Content starts

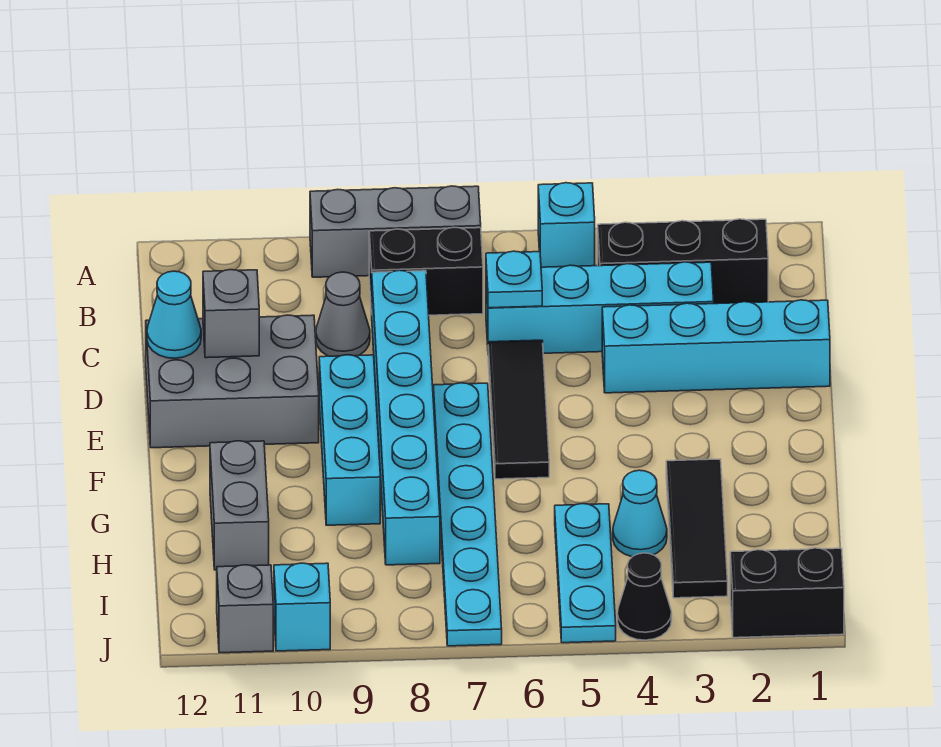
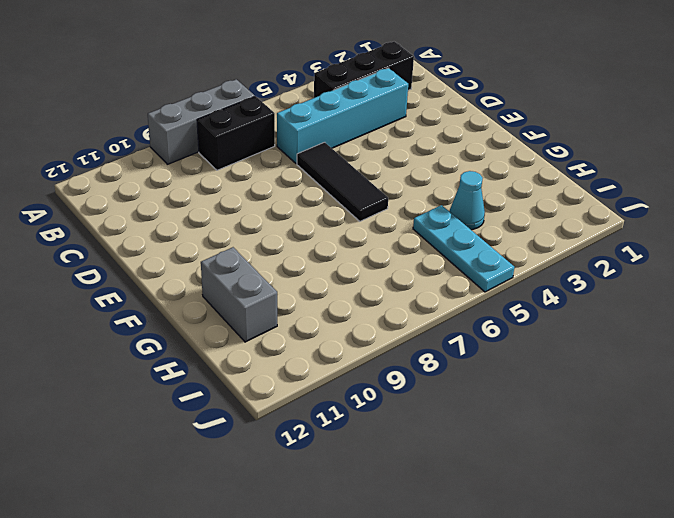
none -> cyan brick A5 level 1
none -> cyan brick C8:H8 level 1
none -> grey cone C9 level 1

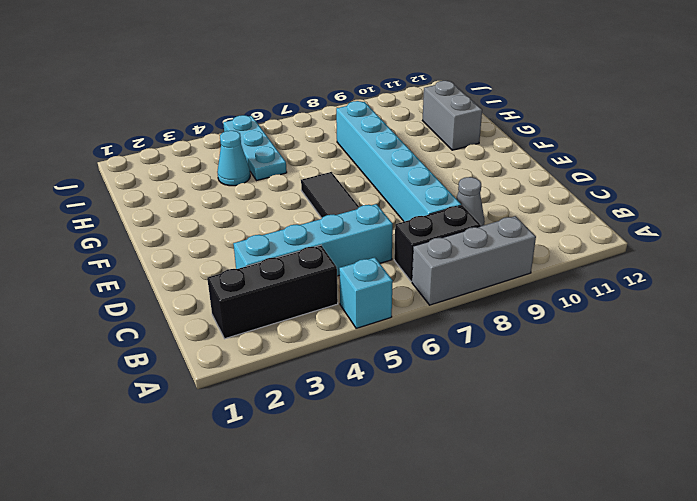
none -> cyan brick D1:D4 level 1
none -> grey brick D10:E12 level 1
none -> cyan plate E7:J7 level 1

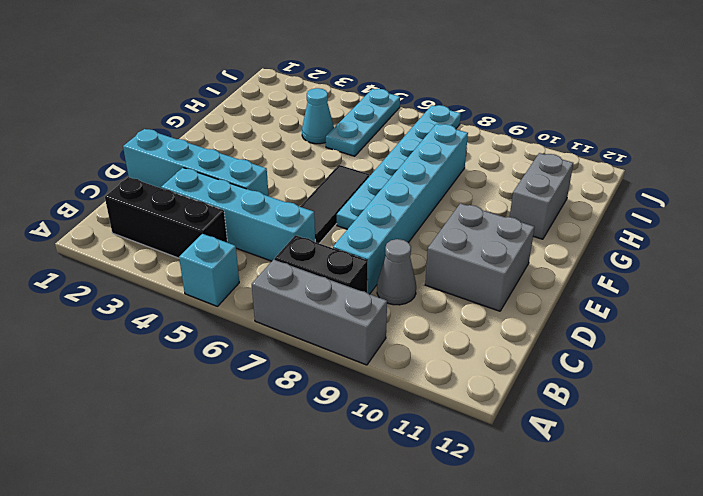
grey brick D10:E11 level 1 -> grey brick D10:E12 level 1
none -> cyan brick E9:G9 level 1
none -> black tile G3:I3 level 1
none -> black brick J1:J2 level 1

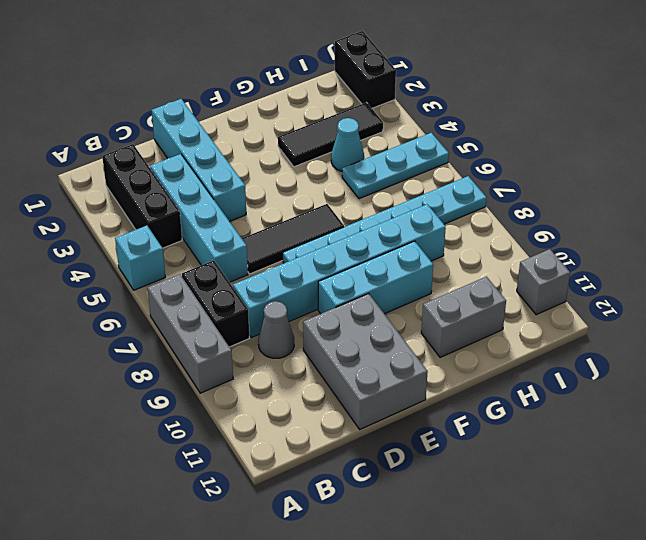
none -> black cone J4 level 1
none -> cyan brick J10 level 1
none -> cyan plate C6 level 2

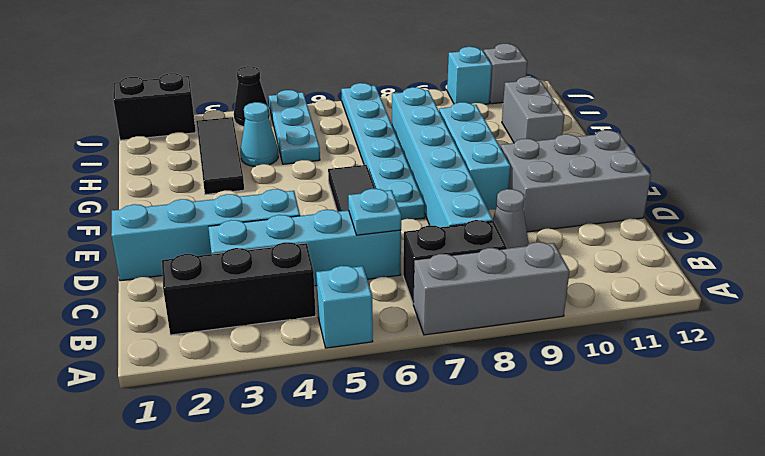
none -> grey brick D11 level 2
none -> cyan cone D12 level 2

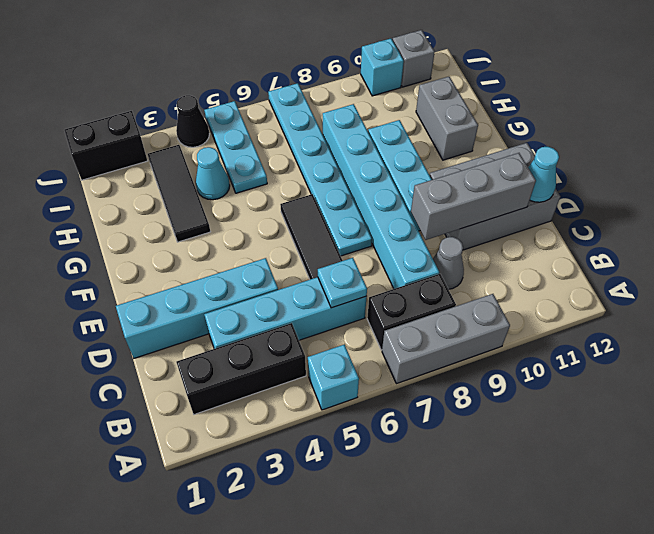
grey brick D9:D11 level 2 -> grey brick D11 level 2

Content ends

▶ [EXERCISE OBJECTIVE]:
Only lines holding the word "plate" are wanted; list them all from the material.

▶ [ANSWER BOX]:
none -> cyan plate E7:J7 level 1
none -> cyan plate C6 level 2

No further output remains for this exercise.